**What needs to be done**: Write out the whole listing without a single alteration.

**Recorded information**:
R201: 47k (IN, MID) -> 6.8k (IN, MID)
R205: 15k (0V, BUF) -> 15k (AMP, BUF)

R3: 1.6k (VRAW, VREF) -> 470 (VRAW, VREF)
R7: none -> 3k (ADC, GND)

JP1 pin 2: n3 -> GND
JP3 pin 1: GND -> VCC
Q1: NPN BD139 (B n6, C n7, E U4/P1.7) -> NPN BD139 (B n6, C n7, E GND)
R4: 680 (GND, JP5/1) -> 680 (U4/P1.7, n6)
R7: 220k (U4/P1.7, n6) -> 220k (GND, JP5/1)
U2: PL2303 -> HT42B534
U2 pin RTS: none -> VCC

**Exercise output**:
R201: 47k (IN, MID) -> 6.8k (IN, MID)
R205: 15k (0V, BUF) -> 15k (AMP, BUF)

R3: 1.6k (VRAW, VREF) -> 470 (VRAW, VREF)
R7: none -> 3k (ADC, GND)

JP1 pin 2: n3 -> GND
JP3 pin 1: GND -> VCC
Q1: NPN BD139 (B n6, C n7, E U4/P1.7) -> NPN BD139 (B n6, C n7, E GND)
R4: 680 (GND, JP5/1) -> 680 (U4/P1.7, n6)
R7: 220k (U4/P1.7, n6) -> 220k (GND, JP5/1)
U2: PL2303 -> HT42B534
U2 pin RTS: none -> VCC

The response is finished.